= Beginning of Section =

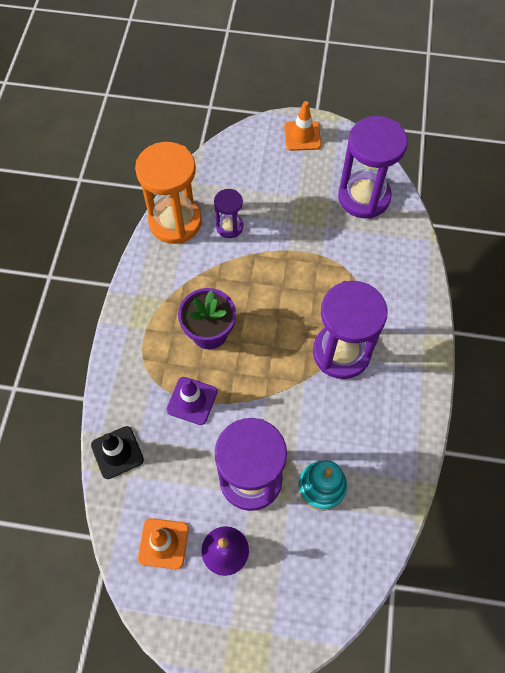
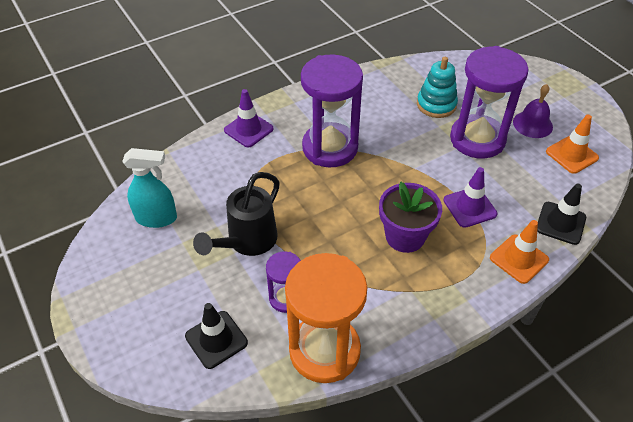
camera: 130 degrees left, 15 degrees down
(235, 175) = (216, 339): none -> black traffic cone
(294, 235) = (247, 242): none -> black watering can
(302, 136) = (110, 315): orange traffic cone -> orange traffic cone (519, 259)
(364, 197) = (156, 218): purple hourglass -> turquoise spray bottle
(413, 309) = (248, 129): none -> purple traffic cone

= End of Section =

(Brief):
The whole listing is to be duplicated verbatim, apart from its images.

(Answer for this exercise):
camera: 130 degrees left, 15 degrees down
(235, 175) = (216, 339): none -> black traffic cone
(294, 235) = (247, 242): none -> black watering can
(302, 136) = (110, 315): orange traffic cone -> orange traffic cone (519, 259)
(364, 197) = (156, 218): purple hourglass -> turquoise spray bottle
(413, 309) = (248, 129): none -> purple traffic cone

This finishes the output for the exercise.